▸ EXERCISE REQUIREMENTS: Transcribe the entries below with complete accuracy, excluding the pictures.

*** Begin section ***

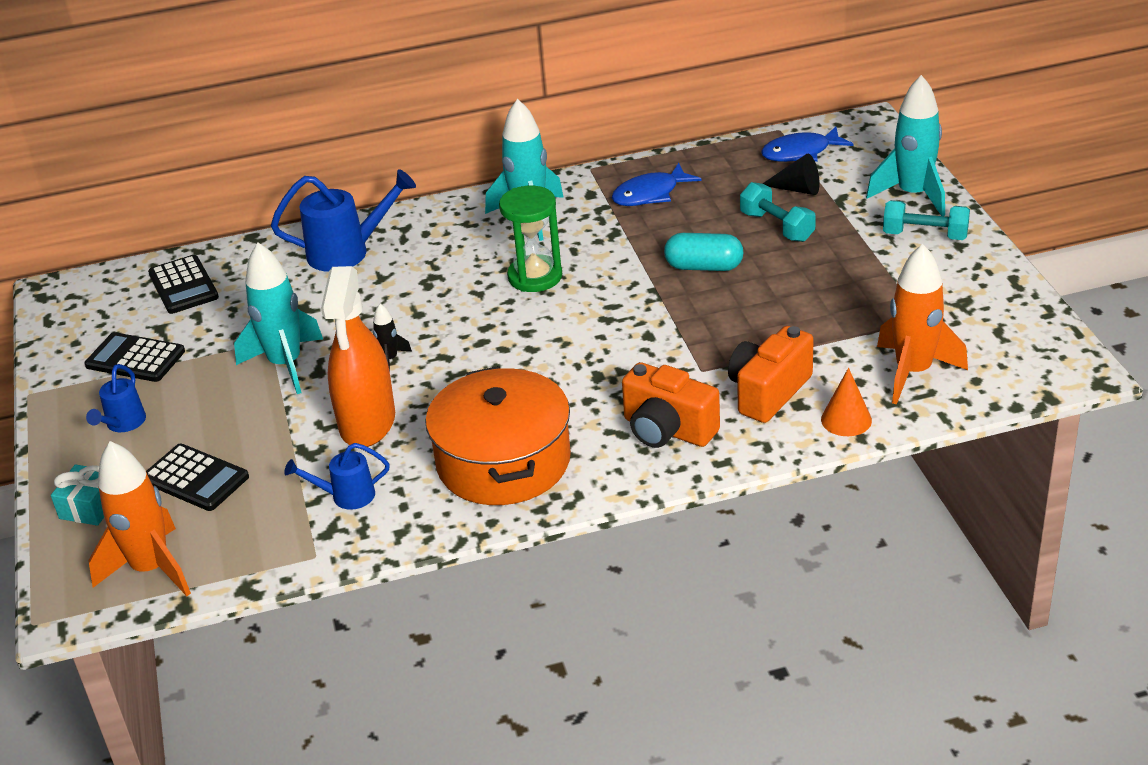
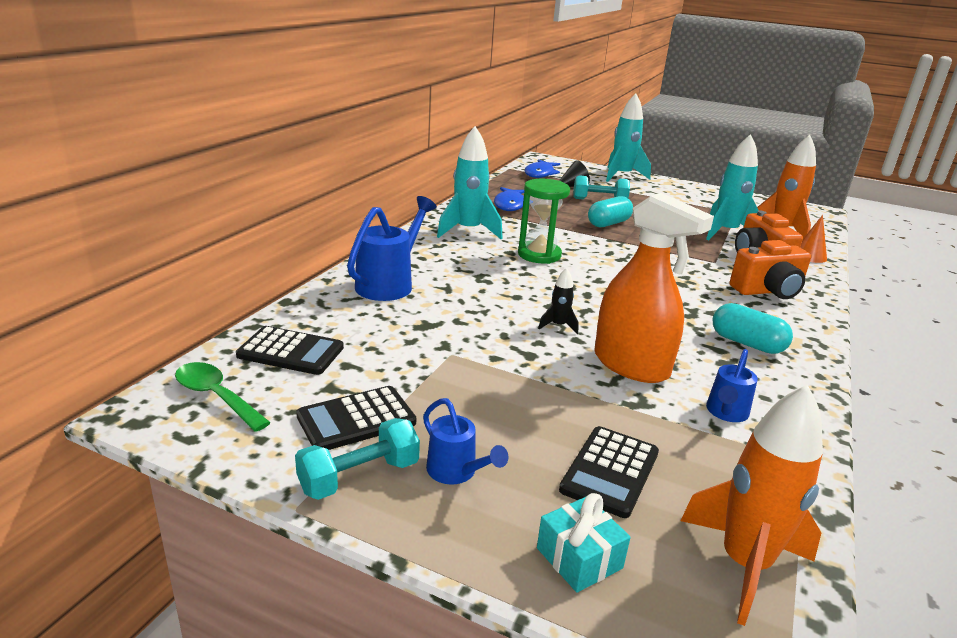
camera: 55 degrees left, 10 degrees down
(98, 299) = (216, 396): none -> green spoon
(195, 478) = (610, 471): black calculator -> black calculator turned 135 degrees clockwise
(286, 365) = (497, 361): turquoise rocket -> turquoise rocket (725, 232)
(503, 462) = (747, 343): orange pot -> turquoise capsule
(925, 235) = (661, 187): turquoise dumbbell -> turquoise dumbbell (359, 476)

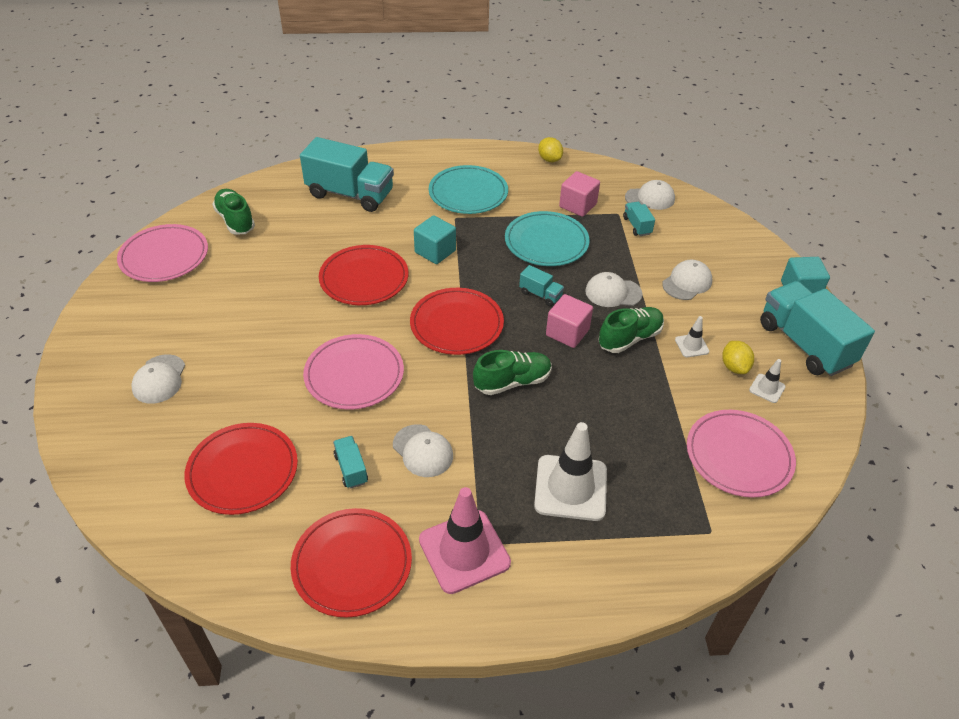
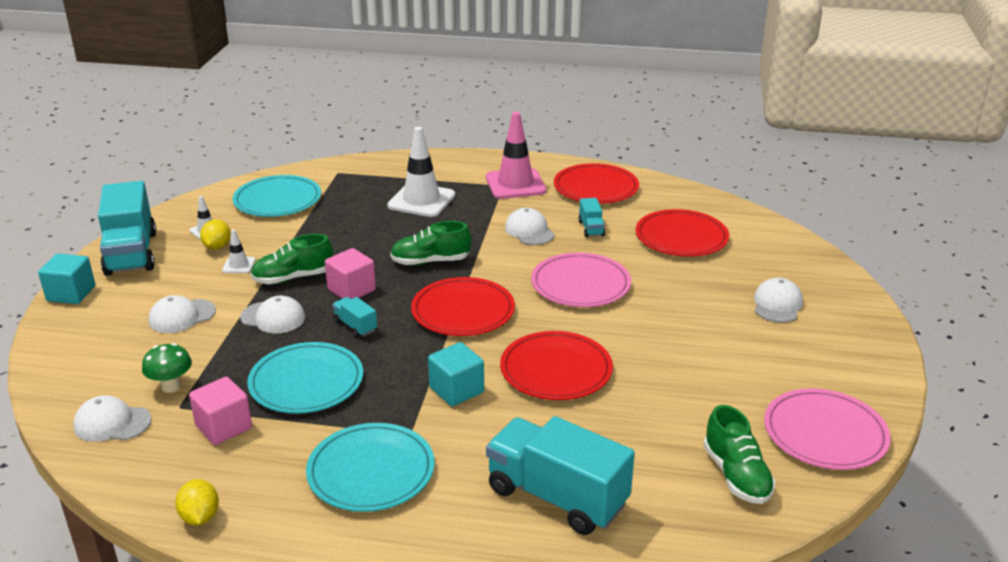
camera: 165 degrees left, 15 degrees down
(637, 226) = (171, 386): turquoise truck -> green mushroom
(739, 456) = (277, 200): pink plate -> turquoise plate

*** End section ***

▸ RESPONSE FOR THIS EXERCISE:
camera: 55 degrees left, 10 degrees down
(98, 299) = (216, 396): none -> green spoon
(195, 478) = (610, 471): black calculator -> black calculator turned 135 degrees clockwise
(286, 365) = (497, 361): turquoise rocket -> turquoise rocket (725, 232)
(503, 462) = (747, 343): orange pot -> turquoise capsule
(925, 235) = (661, 187): turquoise dumbbell -> turquoise dumbbell (359, 476)

camera: 165 degrees left, 15 degrees down
(637, 226) = (171, 386): turquoise truck -> green mushroom
(739, 456) = (277, 200): pink plate -> turquoise plate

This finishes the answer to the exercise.